**YOUR TASK**
Reproduce only the lines that begin at the line with "(286, 387) = (170, 193): grey" and run to the end of the entries; omit every picture.
(RECORDS)
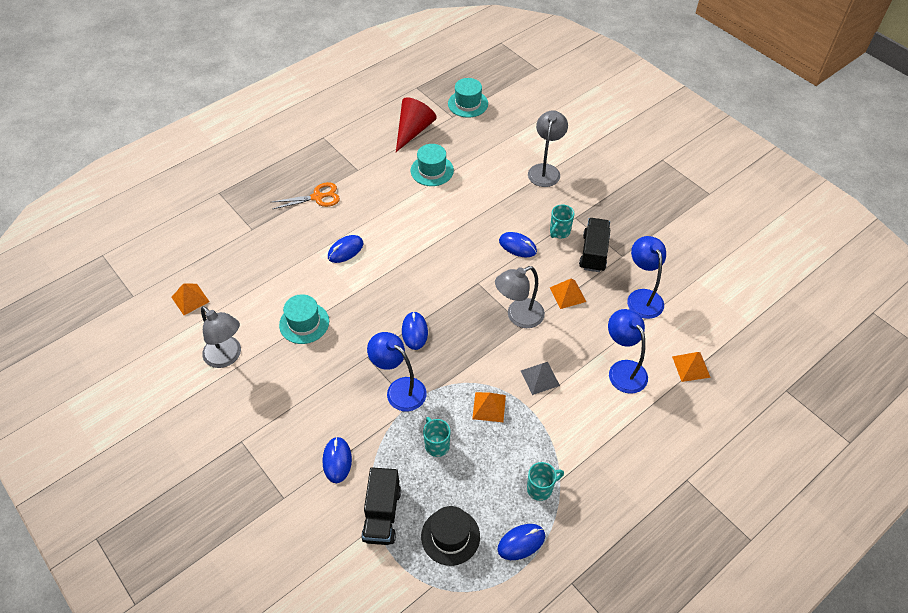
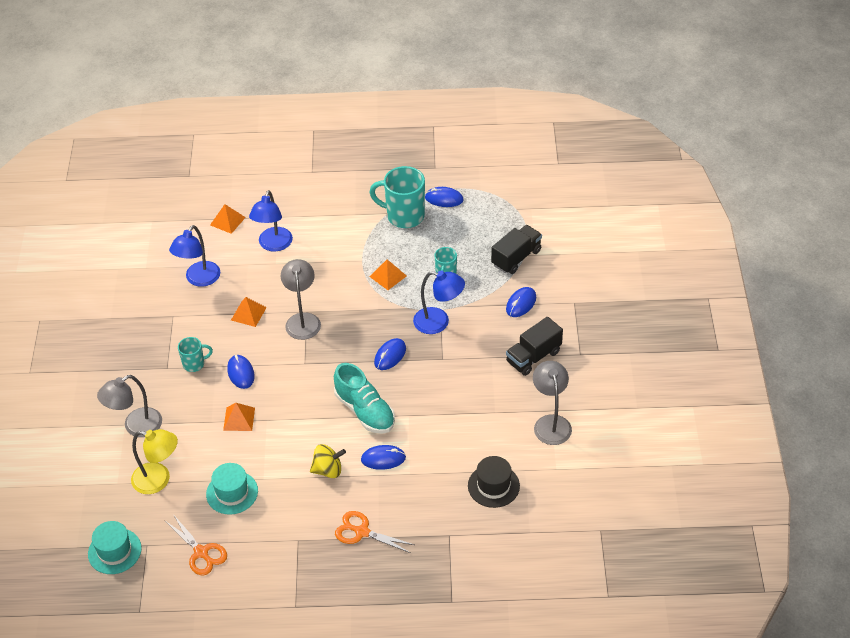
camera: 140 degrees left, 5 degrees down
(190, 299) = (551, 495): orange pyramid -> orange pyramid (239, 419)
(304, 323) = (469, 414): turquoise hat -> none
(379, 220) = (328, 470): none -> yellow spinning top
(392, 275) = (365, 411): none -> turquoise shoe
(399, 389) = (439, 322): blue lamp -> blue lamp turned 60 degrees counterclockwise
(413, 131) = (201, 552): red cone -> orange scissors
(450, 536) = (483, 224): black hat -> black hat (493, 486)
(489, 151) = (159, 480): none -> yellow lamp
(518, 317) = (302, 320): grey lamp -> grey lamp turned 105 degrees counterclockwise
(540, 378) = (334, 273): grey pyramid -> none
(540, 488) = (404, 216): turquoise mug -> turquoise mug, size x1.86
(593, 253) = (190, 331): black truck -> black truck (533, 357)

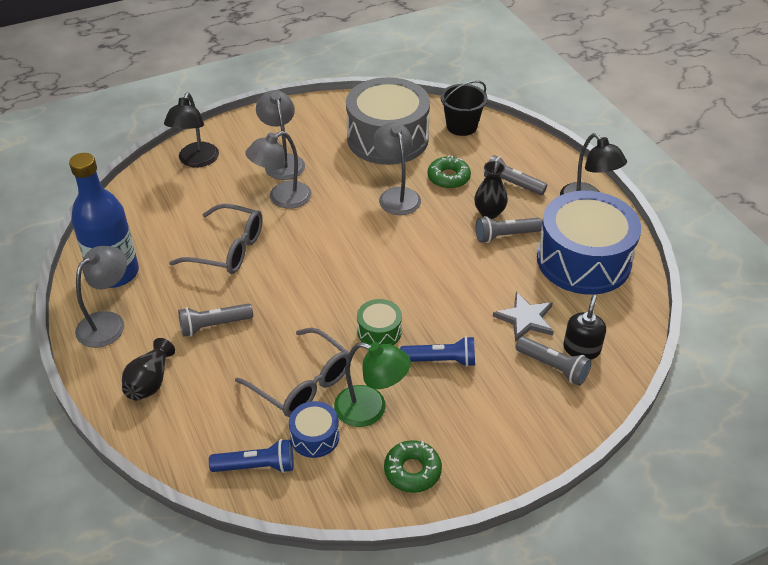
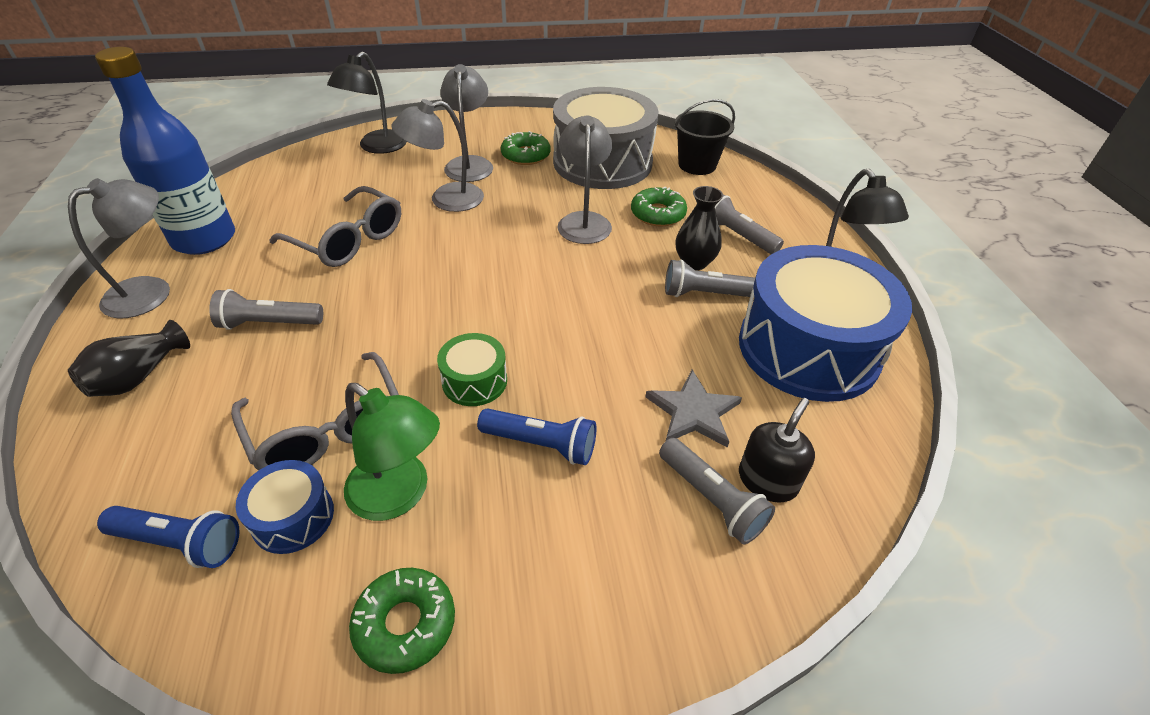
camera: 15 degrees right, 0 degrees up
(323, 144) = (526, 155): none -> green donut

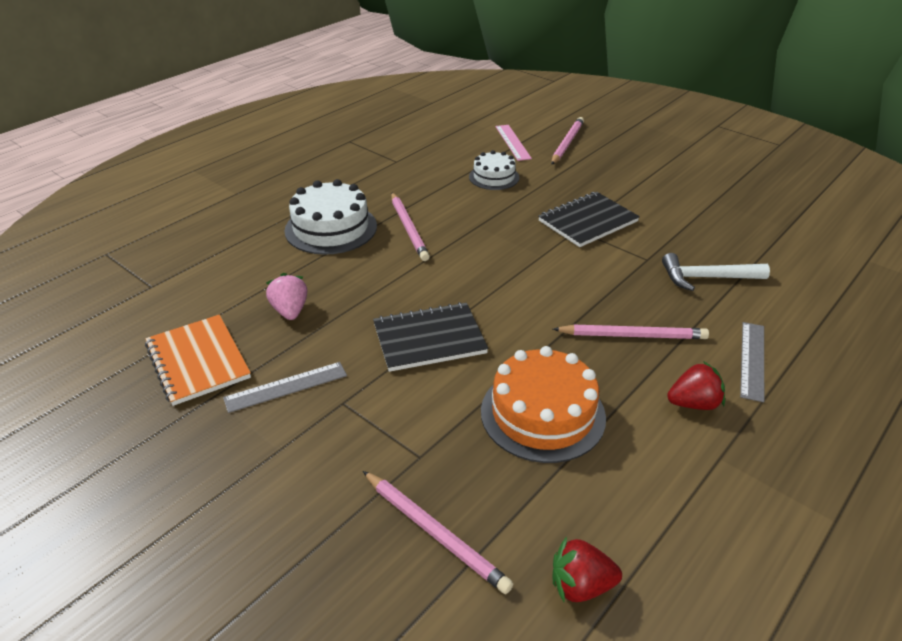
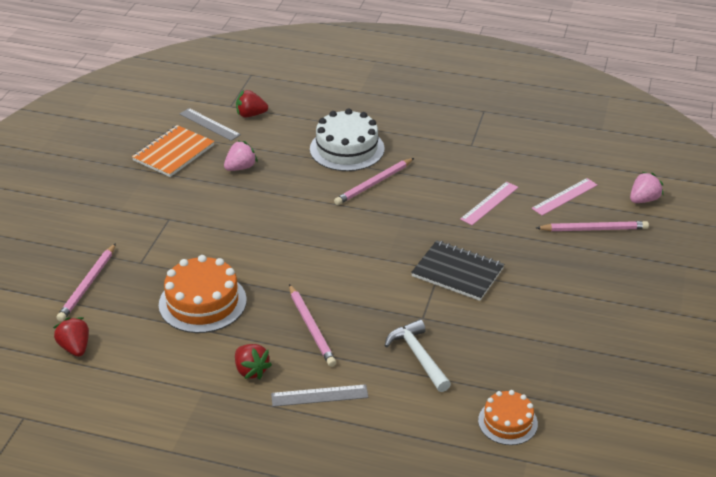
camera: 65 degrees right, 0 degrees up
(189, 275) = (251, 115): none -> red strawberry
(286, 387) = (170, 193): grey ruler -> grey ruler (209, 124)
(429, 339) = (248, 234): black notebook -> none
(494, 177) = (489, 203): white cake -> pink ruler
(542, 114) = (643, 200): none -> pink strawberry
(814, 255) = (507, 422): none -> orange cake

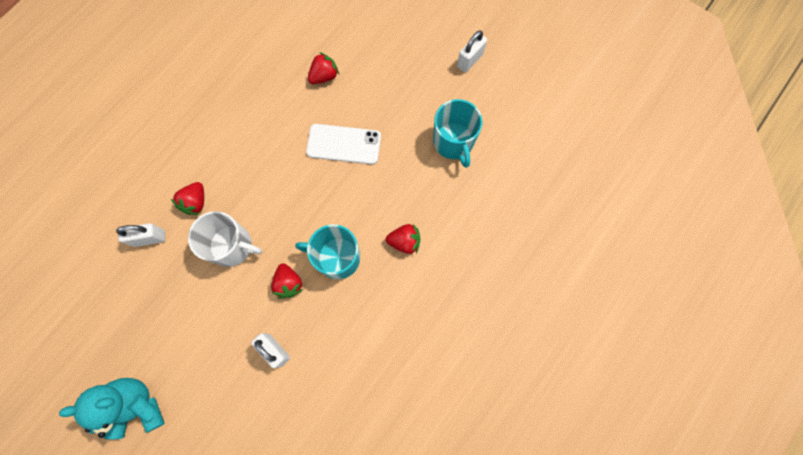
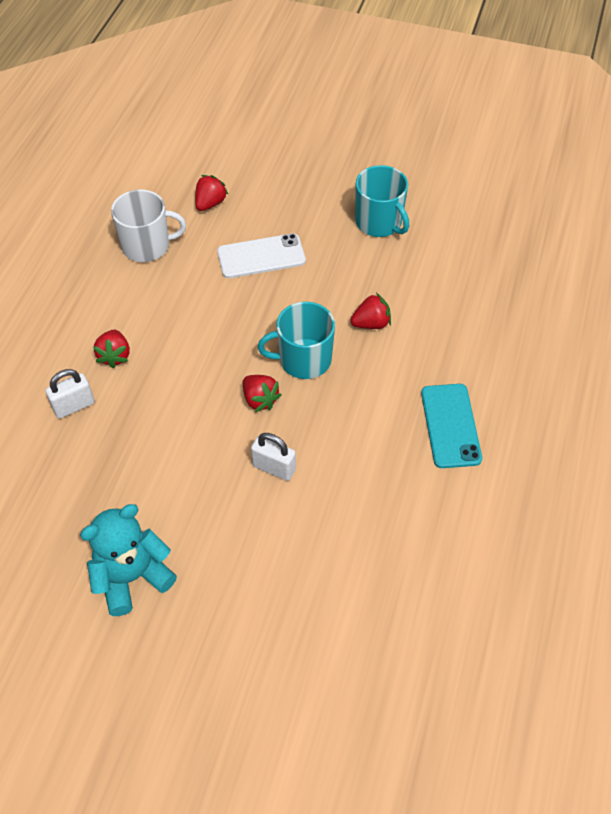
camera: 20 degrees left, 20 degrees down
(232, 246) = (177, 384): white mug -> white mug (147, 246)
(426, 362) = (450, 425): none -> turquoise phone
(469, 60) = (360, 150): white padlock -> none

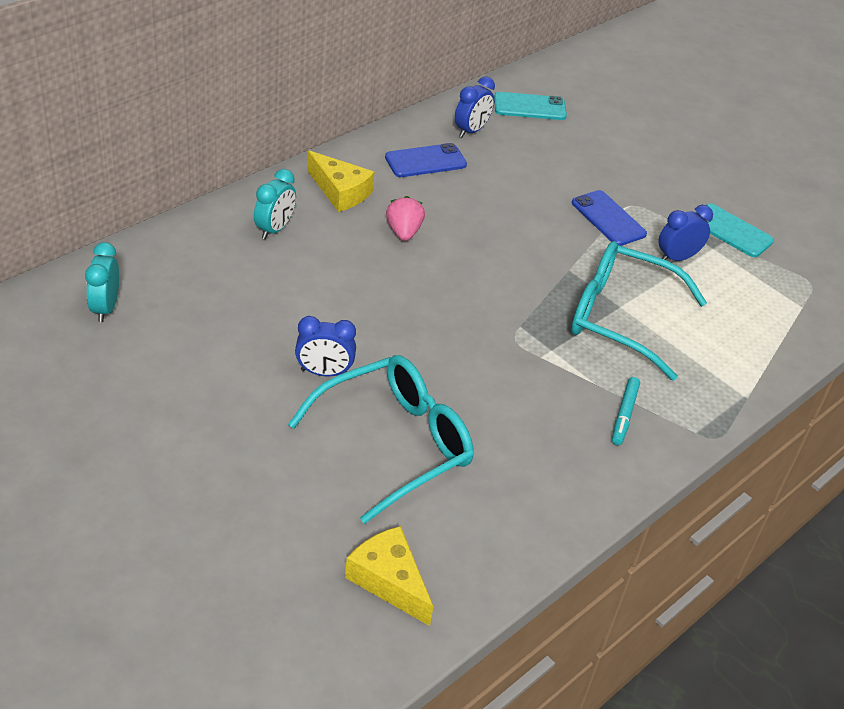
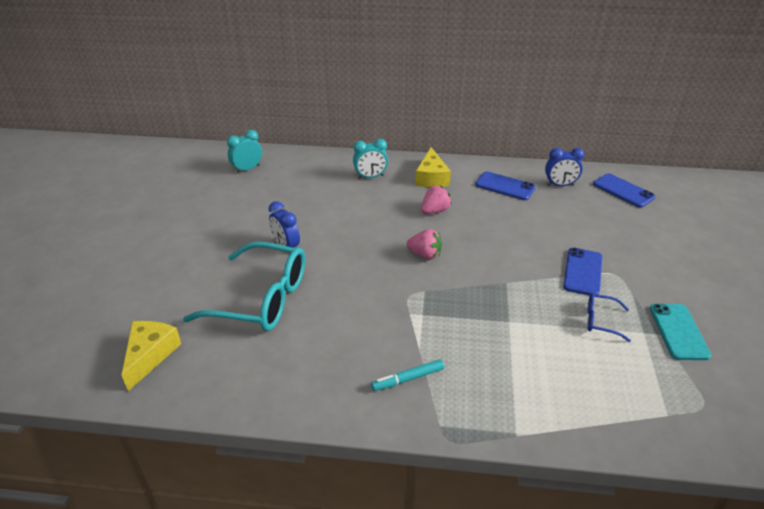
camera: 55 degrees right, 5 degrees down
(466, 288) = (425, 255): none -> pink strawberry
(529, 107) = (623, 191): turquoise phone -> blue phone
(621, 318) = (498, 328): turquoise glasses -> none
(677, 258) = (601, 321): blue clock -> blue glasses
(End RECORDS)
**EXPECTED ANSWER**
(286, 387) = (170, 193): grey ruler -> grey ruler (209, 124)
(429, 339) = (248, 234): black notebook -> none
(494, 177) = (489, 203): white cake -> pink ruler
(542, 114) = (643, 200): none -> pink strawberry
(814, 255) = (507, 422): none -> orange cake

camera: 20 degrees left, 20 degrees down
(232, 246) = (177, 384): white mug -> white mug (147, 246)
(426, 362) = (450, 425): none -> turquoise phone
(469, 60) = (360, 150): white padlock -> none

camera: 55 degrees right, 5 degrees down
(466, 288) = (425, 255): none -> pink strawberry
(529, 107) = (623, 191): turquoise phone -> blue phone
(621, 318) = (498, 328): turquoise glasses -> none
(677, 258) = (601, 321): blue clock -> blue glasses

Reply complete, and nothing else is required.